──────── Record excerpts ────────

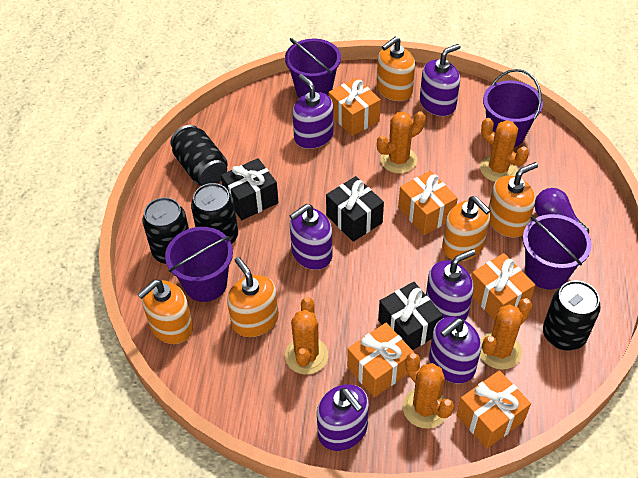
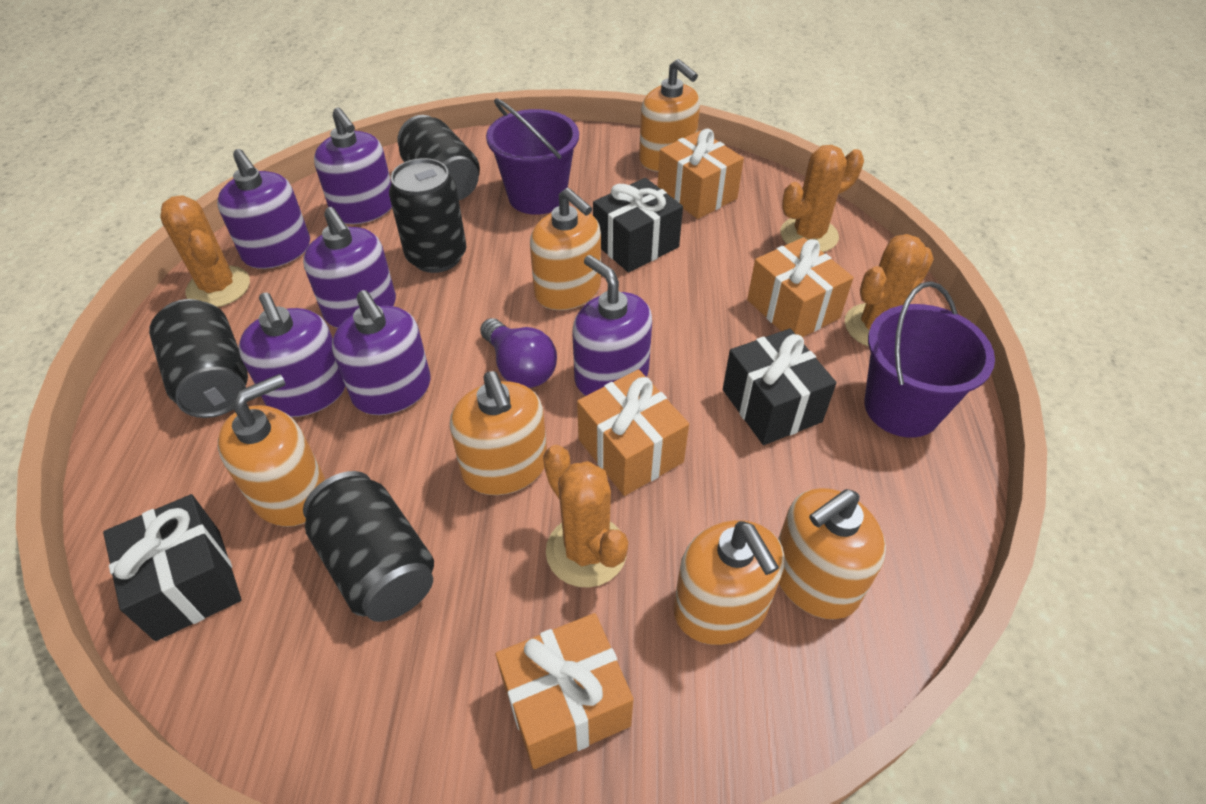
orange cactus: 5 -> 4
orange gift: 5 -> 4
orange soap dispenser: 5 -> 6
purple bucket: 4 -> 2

────────
──────── Record excerpts ────────

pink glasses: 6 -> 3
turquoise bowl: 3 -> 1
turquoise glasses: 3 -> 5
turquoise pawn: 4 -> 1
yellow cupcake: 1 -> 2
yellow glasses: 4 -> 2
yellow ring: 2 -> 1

────────

→ Exercise objective: Count every line of the records that holds "yellow". State the number, nothing else.

→ Expected answer: 3